Dataset records Block Start

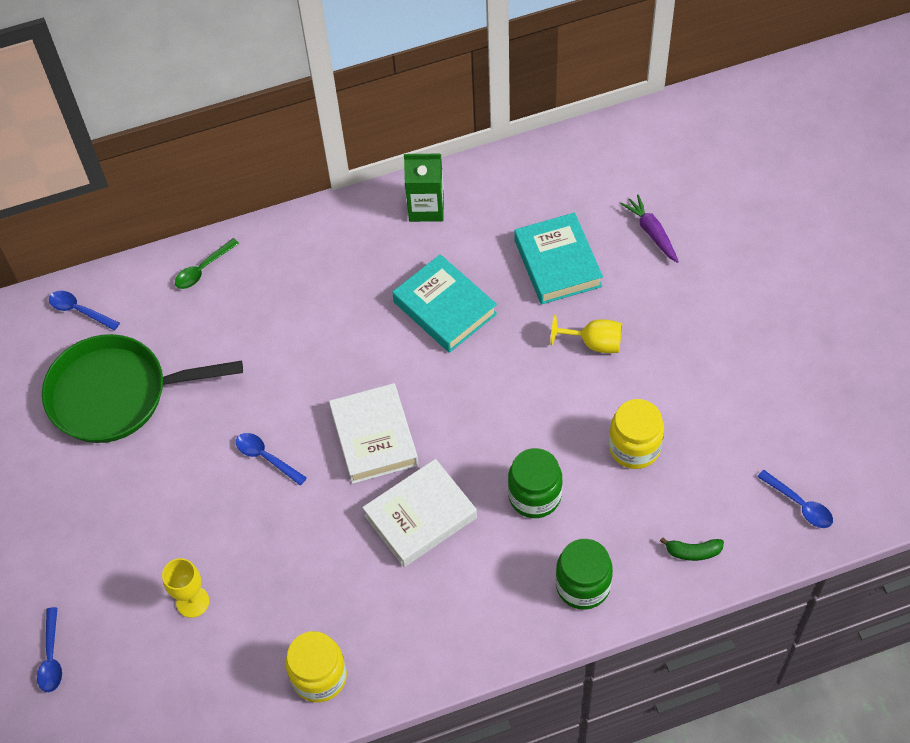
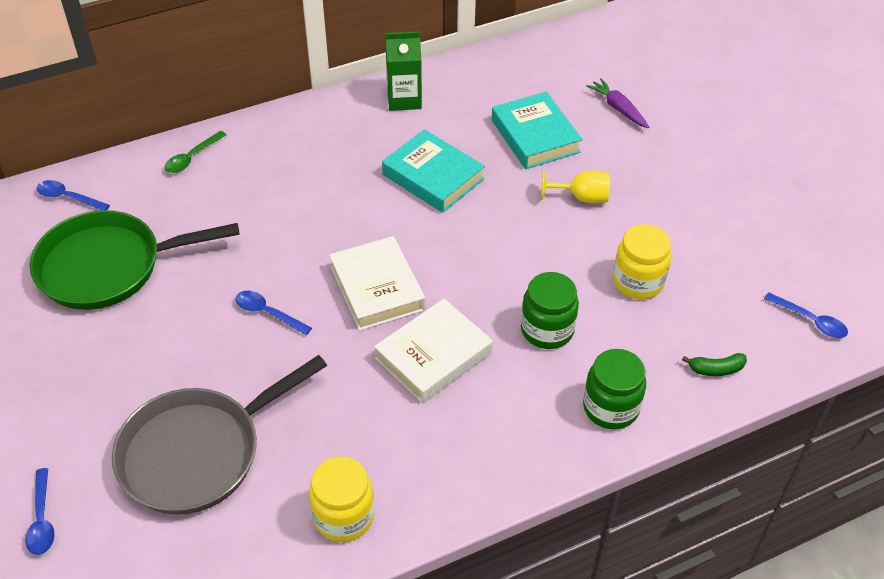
camera: 10 degrees left, 10 degrees down
(192, 602) = (198, 452): yellow goblet -> grey pan

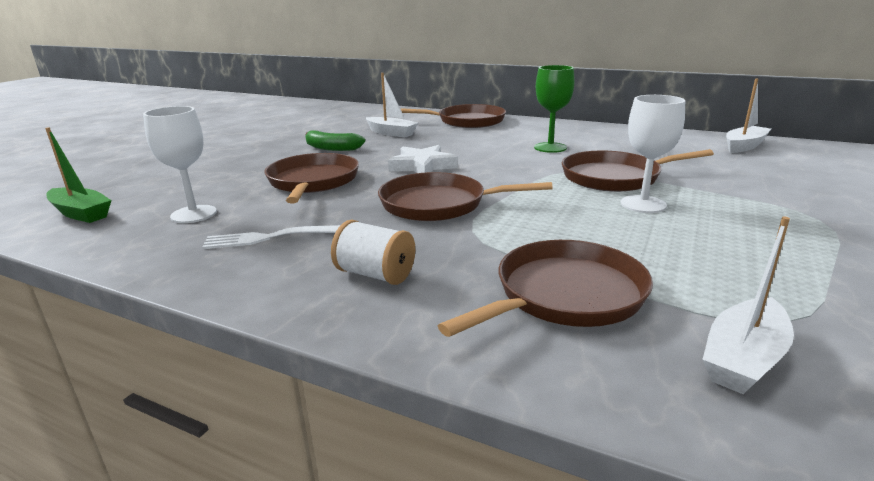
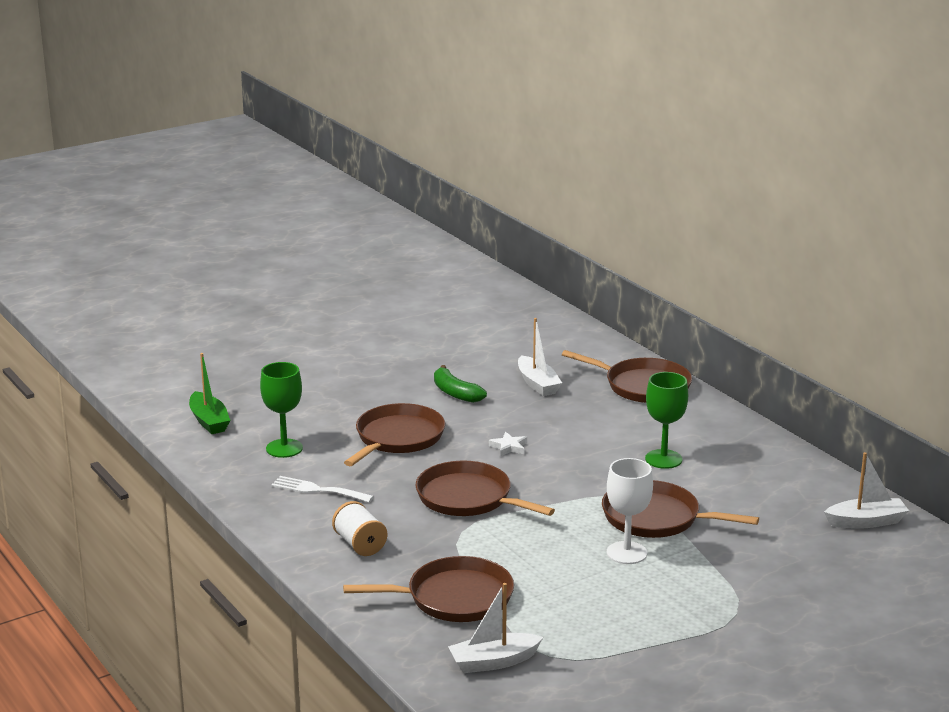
camera: 30 degrees right, 0 degrees up
(194, 214) = (284, 448): white goblet -> green goblet
(422, 166) = (509, 447): white star -> white star, size x0.56

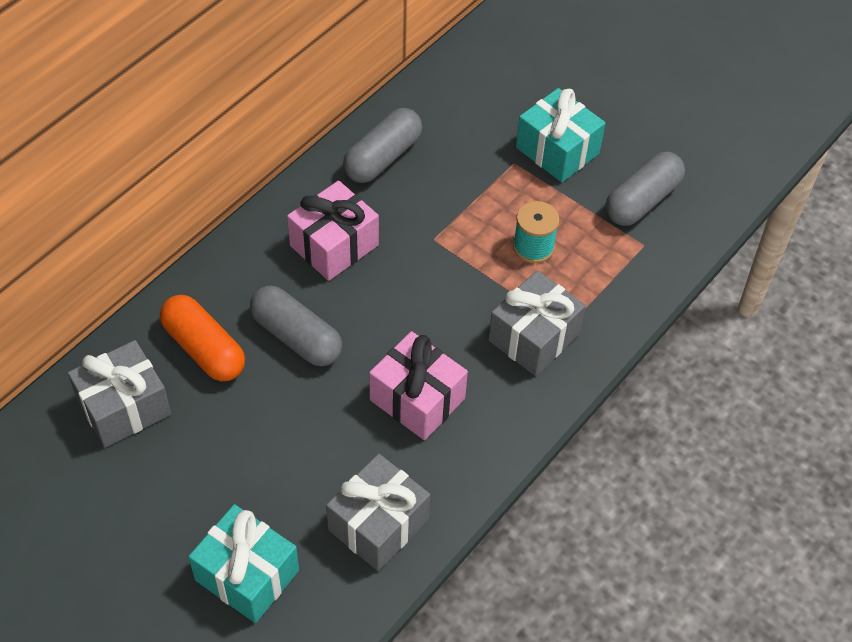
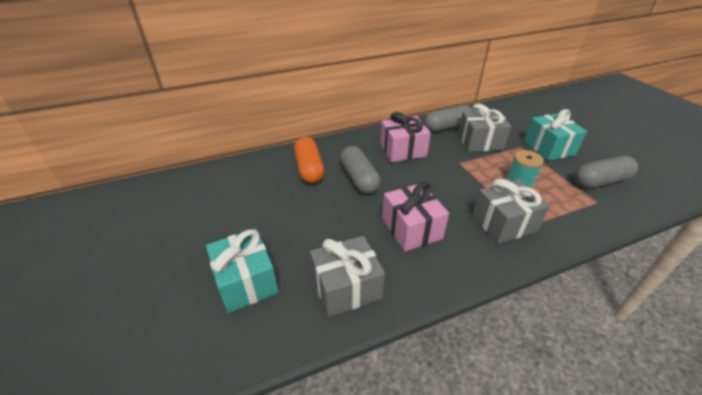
camera: 30 degrees right, 15 degrees down
(124, 407) = (252, 178): grey gift -> grey gift (480, 142)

Dataset records Block End

◆ **Your goal**: List every line above containing the word "goblet".

◆ **Task answer**:
(192, 602) = (198, 452): yellow goblet -> grey pan
(194, 214) = (284, 448): white goblet -> green goblet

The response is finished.